** Work request **
Below are some records; retype all of them exactly.
======== Records shown
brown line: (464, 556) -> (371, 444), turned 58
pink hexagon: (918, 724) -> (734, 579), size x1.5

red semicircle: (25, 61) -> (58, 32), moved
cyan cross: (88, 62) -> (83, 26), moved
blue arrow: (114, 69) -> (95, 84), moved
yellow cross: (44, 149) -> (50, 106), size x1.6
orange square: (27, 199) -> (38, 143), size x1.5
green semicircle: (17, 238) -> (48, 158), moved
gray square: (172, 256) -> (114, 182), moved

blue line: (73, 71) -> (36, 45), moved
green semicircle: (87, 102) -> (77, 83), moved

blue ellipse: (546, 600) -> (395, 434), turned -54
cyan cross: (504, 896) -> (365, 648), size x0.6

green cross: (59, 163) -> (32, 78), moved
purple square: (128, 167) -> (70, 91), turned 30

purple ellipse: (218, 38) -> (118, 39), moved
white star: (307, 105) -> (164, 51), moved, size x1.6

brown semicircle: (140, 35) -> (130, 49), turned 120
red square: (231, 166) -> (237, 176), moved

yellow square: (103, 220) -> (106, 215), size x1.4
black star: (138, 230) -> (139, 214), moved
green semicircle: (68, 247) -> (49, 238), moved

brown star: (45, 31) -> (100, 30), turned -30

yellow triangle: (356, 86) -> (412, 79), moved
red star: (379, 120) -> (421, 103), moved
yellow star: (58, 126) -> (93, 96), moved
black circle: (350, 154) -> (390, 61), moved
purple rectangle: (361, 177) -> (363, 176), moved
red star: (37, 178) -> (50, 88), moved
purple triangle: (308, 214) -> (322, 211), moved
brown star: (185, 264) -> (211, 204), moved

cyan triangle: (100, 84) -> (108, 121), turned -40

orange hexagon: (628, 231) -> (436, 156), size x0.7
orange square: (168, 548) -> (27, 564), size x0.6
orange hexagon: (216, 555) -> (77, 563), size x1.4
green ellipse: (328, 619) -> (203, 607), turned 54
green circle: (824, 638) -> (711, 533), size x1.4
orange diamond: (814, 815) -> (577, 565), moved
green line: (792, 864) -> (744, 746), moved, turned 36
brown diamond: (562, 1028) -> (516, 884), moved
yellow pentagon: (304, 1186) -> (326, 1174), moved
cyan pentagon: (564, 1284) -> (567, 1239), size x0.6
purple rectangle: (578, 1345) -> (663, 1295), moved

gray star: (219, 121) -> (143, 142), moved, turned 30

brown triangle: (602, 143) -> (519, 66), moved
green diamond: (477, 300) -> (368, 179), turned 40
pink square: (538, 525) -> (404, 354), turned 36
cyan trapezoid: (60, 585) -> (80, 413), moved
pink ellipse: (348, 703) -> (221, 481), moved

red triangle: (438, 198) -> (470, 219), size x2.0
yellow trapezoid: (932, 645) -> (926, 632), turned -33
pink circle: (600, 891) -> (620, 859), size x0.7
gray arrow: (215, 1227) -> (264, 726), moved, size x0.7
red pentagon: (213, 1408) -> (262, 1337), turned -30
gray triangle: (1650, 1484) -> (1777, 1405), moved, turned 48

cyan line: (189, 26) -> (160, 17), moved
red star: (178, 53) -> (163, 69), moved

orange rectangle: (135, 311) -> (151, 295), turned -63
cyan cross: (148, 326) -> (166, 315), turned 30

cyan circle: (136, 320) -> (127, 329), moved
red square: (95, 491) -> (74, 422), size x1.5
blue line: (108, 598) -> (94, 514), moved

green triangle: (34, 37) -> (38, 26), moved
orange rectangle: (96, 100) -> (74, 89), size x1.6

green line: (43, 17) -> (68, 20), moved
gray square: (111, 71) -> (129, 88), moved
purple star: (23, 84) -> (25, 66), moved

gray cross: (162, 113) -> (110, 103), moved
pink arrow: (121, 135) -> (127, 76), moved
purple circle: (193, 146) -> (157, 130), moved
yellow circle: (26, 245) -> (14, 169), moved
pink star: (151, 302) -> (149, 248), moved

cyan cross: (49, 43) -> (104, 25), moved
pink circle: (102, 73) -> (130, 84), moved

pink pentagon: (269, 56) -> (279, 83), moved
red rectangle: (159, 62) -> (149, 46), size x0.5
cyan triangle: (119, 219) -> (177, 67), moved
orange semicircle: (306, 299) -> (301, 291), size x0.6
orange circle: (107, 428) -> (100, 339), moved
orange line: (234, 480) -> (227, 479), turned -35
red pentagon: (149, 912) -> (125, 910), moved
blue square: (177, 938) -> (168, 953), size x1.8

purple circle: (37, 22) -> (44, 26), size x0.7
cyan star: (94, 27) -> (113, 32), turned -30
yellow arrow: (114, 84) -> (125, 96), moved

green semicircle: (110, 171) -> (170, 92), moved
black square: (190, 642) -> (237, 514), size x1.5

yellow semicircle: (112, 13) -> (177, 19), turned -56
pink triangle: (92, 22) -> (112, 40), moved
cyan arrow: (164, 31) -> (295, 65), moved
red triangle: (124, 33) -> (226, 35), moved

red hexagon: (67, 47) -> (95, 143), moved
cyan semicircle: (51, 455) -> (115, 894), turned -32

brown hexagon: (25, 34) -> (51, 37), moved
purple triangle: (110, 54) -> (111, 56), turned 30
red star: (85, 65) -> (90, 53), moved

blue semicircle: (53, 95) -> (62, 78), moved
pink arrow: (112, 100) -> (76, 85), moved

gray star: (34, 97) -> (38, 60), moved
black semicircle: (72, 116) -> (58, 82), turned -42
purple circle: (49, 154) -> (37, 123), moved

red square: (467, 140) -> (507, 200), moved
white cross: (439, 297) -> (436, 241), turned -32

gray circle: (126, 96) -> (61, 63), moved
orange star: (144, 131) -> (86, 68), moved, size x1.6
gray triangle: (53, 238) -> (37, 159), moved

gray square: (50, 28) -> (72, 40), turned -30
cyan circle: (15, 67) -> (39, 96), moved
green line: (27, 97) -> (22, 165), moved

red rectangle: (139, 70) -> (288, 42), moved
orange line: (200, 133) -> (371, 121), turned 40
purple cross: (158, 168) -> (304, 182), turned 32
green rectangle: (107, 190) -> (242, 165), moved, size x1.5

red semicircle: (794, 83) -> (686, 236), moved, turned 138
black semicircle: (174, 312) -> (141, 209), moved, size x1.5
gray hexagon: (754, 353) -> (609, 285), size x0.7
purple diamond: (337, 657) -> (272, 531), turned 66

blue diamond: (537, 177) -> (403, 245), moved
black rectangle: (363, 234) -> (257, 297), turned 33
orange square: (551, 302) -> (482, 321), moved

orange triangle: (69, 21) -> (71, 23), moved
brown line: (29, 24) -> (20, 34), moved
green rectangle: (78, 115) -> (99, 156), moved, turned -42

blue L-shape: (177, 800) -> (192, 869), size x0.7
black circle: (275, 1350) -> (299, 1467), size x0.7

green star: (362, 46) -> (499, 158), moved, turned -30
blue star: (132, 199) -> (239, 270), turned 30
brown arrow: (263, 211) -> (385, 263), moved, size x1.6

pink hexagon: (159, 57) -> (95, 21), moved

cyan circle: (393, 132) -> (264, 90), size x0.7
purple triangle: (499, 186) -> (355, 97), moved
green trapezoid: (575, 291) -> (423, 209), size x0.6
================
** Completed task **
brown line: (464, 556) -> (371, 444), turned 58
pink hexagon: (918, 724) -> (734, 579), size x1.5

red semicircle: (25, 61) -> (58, 32), moved
cyan cross: (88, 62) -> (83, 26), moved
blue arrow: (114, 69) -> (95, 84), moved
yellow cross: (44, 149) -> (50, 106), size x1.6
orange square: (27, 199) -> (38, 143), size x1.5
green semicircle: (17, 238) -> (48, 158), moved
gray square: (172, 256) -> (114, 182), moved

blue line: (73, 71) -> (36, 45), moved
green semicircle: (87, 102) -> (77, 83), moved

blue ellipse: (546, 600) -> (395, 434), turned -54
cyan cross: (504, 896) -> (365, 648), size x0.6

green cross: (59, 163) -> (32, 78), moved
purple square: (128, 167) -> (70, 91), turned 30

purple ellipse: (218, 38) -> (118, 39), moved
white star: (307, 105) -> (164, 51), moved, size x1.6

brown semicircle: (140, 35) -> (130, 49), turned 120
red square: (231, 166) -> (237, 176), moved

yellow square: (103, 220) -> (106, 215), size x1.4
black star: (138, 230) -> (139, 214), moved
green semicircle: (68, 247) -> (49, 238), moved

brown star: (45, 31) -> (100, 30), turned -30

yellow triangle: (356, 86) -> (412, 79), moved
red star: (379, 120) -> (421, 103), moved
yellow star: (58, 126) -> (93, 96), moved
black circle: (350, 154) -> (390, 61), moved
purple rectangle: (361, 177) -> (363, 176), moved
red star: (37, 178) -> (50, 88), moved
purple triangle: (308, 214) -> (322, 211), moved
brown star: (185, 264) -> (211, 204), moved

cyan triangle: (100, 84) -> (108, 121), turned -40

orange hexagon: (628, 231) -> (436, 156), size x0.7
orange square: (168, 548) -> (27, 564), size x0.6
orange hexagon: (216, 555) -> (77, 563), size x1.4
green ellipse: (328, 619) -> (203, 607), turned 54
green circle: (824, 638) -> (711, 533), size x1.4
orange diamond: (814, 815) -> (577, 565), moved
green line: (792, 864) -> (744, 746), moved, turned 36
brown diamond: (562, 1028) -> (516, 884), moved
yellow pentagon: (304, 1186) -> (326, 1174), moved
cyan pentagon: (564, 1284) -> (567, 1239), size x0.6
purple rectangle: (578, 1345) -> (663, 1295), moved

gray star: (219, 121) -> (143, 142), moved, turned 30

brown triangle: (602, 143) -> (519, 66), moved
green diamond: (477, 300) -> (368, 179), turned 40
pink square: (538, 525) -> (404, 354), turned 36
cyan trapezoid: (60, 585) -> (80, 413), moved
pink ellipse: (348, 703) -> (221, 481), moved

red triangle: (438, 198) -> (470, 219), size x2.0
yellow trapezoid: (932, 645) -> (926, 632), turned -33
pink circle: (600, 891) -> (620, 859), size x0.7
gray arrow: (215, 1227) -> (264, 726), moved, size x0.7
red pentagon: (213, 1408) -> (262, 1337), turned -30
gray triangle: (1650, 1484) -> (1777, 1405), moved, turned 48

cyan line: (189, 26) -> (160, 17), moved
red star: (178, 53) -> (163, 69), moved

orange rectangle: (135, 311) -> (151, 295), turned -63
cyan cross: (148, 326) -> (166, 315), turned 30

cyan circle: (136, 320) -> (127, 329), moved
red square: (95, 491) -> (74, 422), size x1.5
blue line: (108, 598) -> (94, 514), moved

green triangle: (34, 37) -> (38, 26), moved
orange rectangle: (96, 100) -> (74, 89), size x1.6

green line: (43, 17) -> (68, 20), moved
gray square: (111, 71) -> (129, 88), moved
purple star: (23, 84) -> (25, 66), moved

gray cross: (162, 113) -> (110, 103), moved
pink arrow: (121, 135) -> (127, 76), moved
purple circle: (193, 146) -> (157, 130), moved
yellow circle: (26, 245) -> (14, 169), moved
pink star: (151, 302) -> (149, 248), moved

cyan cross: (49, 43) -> (104, 25), moved
pink circle: (102, 73) -> (130, 84), moved

pink pentagon: (269, 56) -> (279, 83), moved
red rectangle: (159, 62) -> (149, 46), size x0.5
cyan triangle: (119, 219) -> (177, 67), moved
orange semicircle: (306, 299) -> (301, 291), size x0.6
orange circle: (107, 428) -> (100, 339), moved
orange line: (234, 480) -> (227, 479), turned -35
red pentagon: (149, 912) -> (125, 910), moved
blue square: (177, 938) -> (168, 953), size x1.8

purple circle: (37, 22) -> (44, 26), size x0.7
cyan star: (94, 27) -> (113, 32), turned -30
yellow arrow: (114, 84) -> (125, 96), moved

green semicircle: (110, 171) -> (170, 92), moved
black square: (190, 642) -> (237, 514), size x1.5

yellow semicircle: (112, 13) -> (177, 19), turned -56
pink triangle: (92, 22) -> (112, 40), moved
cyan arrow: (164, 31) -> (295, 65), moved
red triangle: (124, 33) -> (226, 35), moved

red hexagon: (67, 47) -> (95, 143), moved
cyan semicircle: (51, 455) -> (115, 894), turned -32

brown hexagon: (25, 34) -> (51, 37), moved
purple triangle: (110, 54) -> (111, 56), turned 30
red star: (85, 65) -> (90, 53), moved

blue semicircle: (53, 95) -> (62, 78), moved
pink arrow: (112, 100) -> (76, 85), moved

gray star: (34, 97) -> (38, 60), moved
black semicircle: (72, 116) -> (58, 82), turned -42
purple circle: (49, 154) -> (37, 123), moved

red square: (467, 140) -> (507, 200), moved
white cross: (439, 297) -> (436, 241), turned -32

gray circle: (126, 96) -> (61, 63), moved
orange star: (144, 131) -> (86, 68), moved, size x1.6
gray triangle: (53, 238) -> (37, 159), moved

gray square: (50, 28) -> (72, 40), turned -30
cyan circle: (15, 67) -> (39, 96), moved
green line: (27, 97) -> (22, 165), moved

red rectangle: (139, 70) -> (288, 42), moved
orange line: (200, 133) -> (371, 121), turned 40
purple cross: (158, 168) -> (304, 182), turned 32
green rectangle: (107, 190) -> (242, 165), moved, size x1.5

red semicircle: (794, 83) -> (686, 236), moved, turned 138
black semicircle: (174, 312) -> (141, 209), moved, size x1.5
gray hexagon: (754, 353) -> (609, 285), size x0.7
purple diamond: (337, 657) -> (272, 531), turned 66

blue diamond: (537, 177) -> (403, 245), moved
black rectangle: (363, 234) -> (257, 297), turned 33
orange square: (551, 302) -> (482, 321), moved

orange triangle: (69, 21) -> (71, 23), moved
brown line: (29, 24) -> (20, 34), moved
green rectangle: (78, 115) -> (99, 156), moved, turned -42

blue L-shape: (177, 800) -> (192, 869), size x0.7
black circle: (275, 1350) -> (299, 1467), size x0.7

green star: (362, 46) -> (499, 158), moved, turned -30
blue star: (132, 199) -> (239, 270), turned 30
brown arrow: (263, 211) -> (385, 263), moved, size x1.6

pink hexagon: (159, 57) -> (95, 21), moved

cyan circle: (393, 132) -> (264, 90), size x0.7
purple triangle: (499, 186) -> (355, 97), moved
green trapezoid: (575, 291) -> (423, 209), size x0.6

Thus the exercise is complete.